[Dataset entries]
=====
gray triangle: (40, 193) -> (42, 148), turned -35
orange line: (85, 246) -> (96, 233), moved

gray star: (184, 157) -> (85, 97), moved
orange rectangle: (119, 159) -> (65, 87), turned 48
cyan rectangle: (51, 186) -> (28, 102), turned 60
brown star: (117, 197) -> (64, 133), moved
=====
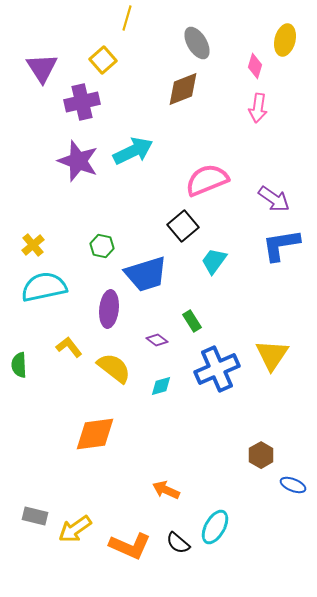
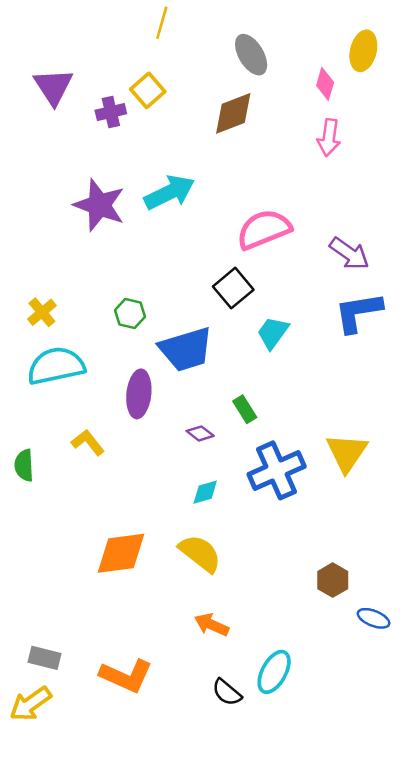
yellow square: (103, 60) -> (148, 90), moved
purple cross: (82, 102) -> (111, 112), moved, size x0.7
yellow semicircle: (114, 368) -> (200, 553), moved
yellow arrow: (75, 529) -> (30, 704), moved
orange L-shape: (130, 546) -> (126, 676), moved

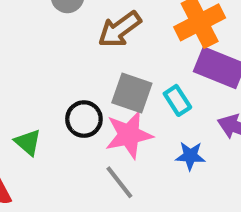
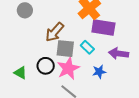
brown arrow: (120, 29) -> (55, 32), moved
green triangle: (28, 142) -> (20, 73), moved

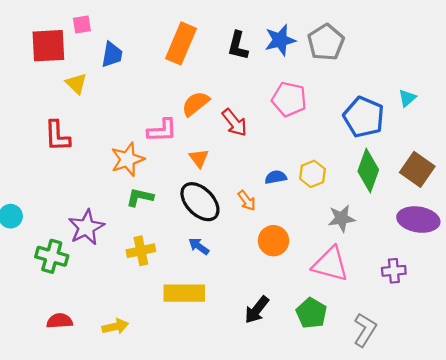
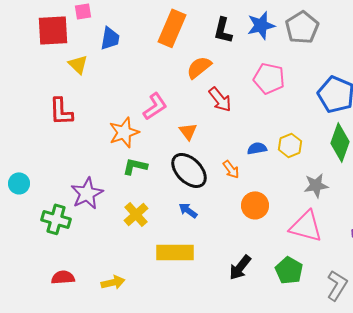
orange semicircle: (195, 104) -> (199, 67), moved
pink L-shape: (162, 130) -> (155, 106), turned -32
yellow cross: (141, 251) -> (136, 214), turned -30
=====
Brief -> From the records above, copy only the lines running from the line holding "yellow arrow: (75, 529) -> (30, 704), moved" through the line holding "yellow cross: (141, 251)", with no pictures.

Written response ->
yellow arrow: (75, 529) -> (30, 704), moved
orange L-shape: (130, 546) -> (126, 676), moved

brown arrow: (120, 29) -> (55, 32), moved
green triangle: (28, 142) -> (20, 73), moved

orange semicircle: (195, 104) -> (199, 67), moved
pink L-shape: (162, 130) -> (155, 106), turned -32
yellow cross: (141, 251) -> (136, 214), turned -30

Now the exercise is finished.